═══ Provided records ═══

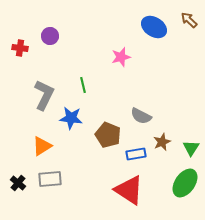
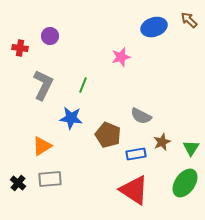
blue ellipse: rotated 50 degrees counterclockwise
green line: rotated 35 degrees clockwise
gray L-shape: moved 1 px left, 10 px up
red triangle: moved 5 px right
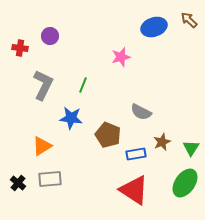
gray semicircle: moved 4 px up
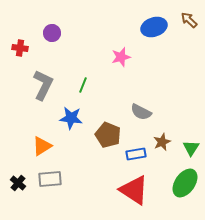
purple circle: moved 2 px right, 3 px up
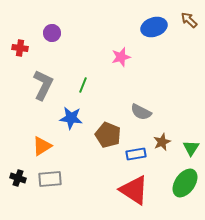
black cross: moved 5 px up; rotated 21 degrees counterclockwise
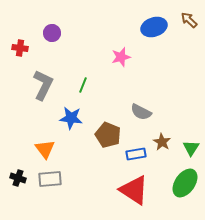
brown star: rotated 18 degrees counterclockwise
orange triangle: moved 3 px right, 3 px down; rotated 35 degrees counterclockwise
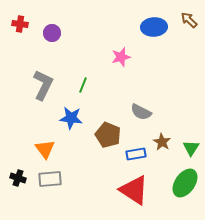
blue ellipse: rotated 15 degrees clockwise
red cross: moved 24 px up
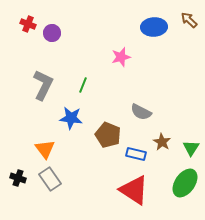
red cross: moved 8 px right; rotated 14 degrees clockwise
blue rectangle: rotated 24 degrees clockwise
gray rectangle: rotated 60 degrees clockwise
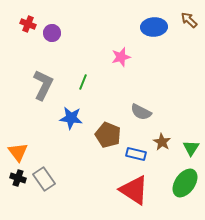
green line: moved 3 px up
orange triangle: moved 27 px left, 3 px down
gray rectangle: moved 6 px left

═══
═══ Provided records ═══

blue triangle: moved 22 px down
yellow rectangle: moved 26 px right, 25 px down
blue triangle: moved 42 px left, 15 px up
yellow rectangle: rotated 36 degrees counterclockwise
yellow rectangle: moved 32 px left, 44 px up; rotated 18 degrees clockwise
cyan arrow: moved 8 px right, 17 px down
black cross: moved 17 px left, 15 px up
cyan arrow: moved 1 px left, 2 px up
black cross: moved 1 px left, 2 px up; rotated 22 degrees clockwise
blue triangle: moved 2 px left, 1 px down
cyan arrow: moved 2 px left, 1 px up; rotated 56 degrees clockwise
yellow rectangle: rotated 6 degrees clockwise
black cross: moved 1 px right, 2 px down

═══
═══ Provided records ═══

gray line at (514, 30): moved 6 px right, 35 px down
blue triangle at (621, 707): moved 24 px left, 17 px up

═══

> _Aim of the task_
Format the lines of the listing, starting at the line that contains "blue ellipse: rotated 15 degrees clockwise" and ending at the line that contains "gray rectangle: moved 6 px left", as a JSON list of strings with one string per line. Skip blank lines and leave out the picture lines.

> _Final result_
[
  "blue ellipse: rotated 15 degrees clockwise",
  "red cross: moved 24 px up",
  "red cross: moved 8 px right; rotated 14 degrees clockwise",
  "blue rectangle: rotated 24 degrees clockwise",
  "gray rectangle: rotated 60 degrees clockwise",
  "green line: moved 3 px up",
  "orange triangle: moved 27 px left, 3 px down",
  "gray rectangle: moved 6 px left"
]